Job: Show every line of the records that contains the string "across", copying each one in full.

###

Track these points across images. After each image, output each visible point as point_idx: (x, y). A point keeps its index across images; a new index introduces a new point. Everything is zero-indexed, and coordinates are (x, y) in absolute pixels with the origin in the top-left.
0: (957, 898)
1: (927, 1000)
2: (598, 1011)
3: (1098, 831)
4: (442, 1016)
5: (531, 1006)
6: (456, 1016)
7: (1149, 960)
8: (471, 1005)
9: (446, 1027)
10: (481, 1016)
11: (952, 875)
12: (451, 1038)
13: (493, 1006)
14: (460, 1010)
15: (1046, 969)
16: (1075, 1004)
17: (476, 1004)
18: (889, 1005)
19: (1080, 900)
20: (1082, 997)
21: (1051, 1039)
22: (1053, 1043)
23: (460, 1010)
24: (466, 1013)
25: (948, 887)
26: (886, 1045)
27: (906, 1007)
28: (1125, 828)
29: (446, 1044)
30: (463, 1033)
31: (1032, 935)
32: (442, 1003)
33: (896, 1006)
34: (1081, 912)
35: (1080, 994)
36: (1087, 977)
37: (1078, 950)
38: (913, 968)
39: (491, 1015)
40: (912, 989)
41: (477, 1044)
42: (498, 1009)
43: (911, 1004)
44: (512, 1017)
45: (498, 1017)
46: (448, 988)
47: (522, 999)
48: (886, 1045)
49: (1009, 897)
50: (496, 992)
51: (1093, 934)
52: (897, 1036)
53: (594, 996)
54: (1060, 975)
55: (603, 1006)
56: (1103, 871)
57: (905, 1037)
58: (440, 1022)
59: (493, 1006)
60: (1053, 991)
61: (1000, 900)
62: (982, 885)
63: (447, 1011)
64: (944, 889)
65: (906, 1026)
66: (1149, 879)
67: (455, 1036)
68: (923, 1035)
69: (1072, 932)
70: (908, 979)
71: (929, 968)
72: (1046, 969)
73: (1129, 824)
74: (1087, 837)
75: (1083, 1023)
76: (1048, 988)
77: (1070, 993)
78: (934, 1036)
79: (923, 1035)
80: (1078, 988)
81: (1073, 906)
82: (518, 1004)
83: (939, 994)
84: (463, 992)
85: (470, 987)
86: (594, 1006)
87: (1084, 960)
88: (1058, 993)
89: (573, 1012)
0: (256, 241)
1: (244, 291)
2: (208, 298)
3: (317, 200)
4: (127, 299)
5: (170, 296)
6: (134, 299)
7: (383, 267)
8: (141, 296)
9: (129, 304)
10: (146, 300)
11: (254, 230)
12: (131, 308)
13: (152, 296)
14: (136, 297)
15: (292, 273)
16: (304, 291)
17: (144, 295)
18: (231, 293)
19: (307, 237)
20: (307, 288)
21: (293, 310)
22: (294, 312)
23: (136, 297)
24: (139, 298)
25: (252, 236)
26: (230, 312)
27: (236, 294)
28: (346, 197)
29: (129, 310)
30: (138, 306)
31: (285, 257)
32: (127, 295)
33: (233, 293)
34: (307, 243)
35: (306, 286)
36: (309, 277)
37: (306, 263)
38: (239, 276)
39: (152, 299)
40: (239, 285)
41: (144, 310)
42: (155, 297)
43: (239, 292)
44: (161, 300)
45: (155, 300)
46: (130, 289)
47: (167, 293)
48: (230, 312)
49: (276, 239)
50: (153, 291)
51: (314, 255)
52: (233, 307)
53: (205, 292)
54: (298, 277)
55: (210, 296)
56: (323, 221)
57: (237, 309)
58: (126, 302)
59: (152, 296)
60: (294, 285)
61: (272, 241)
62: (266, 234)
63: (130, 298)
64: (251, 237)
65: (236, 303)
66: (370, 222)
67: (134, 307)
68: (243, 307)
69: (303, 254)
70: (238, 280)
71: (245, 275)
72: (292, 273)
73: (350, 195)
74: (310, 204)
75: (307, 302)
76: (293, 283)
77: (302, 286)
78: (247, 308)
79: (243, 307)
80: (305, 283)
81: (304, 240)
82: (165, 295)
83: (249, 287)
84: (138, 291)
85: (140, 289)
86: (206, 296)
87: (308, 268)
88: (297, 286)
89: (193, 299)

###

Task result:
Track these points across images. After each image, output each visible point as point_idx: (x, y). A point keeps its index across images; a new index introduces a new point. Everything is zero-indexed, and coordinates are (x, y) in absolute pixels with the origin in the top-left.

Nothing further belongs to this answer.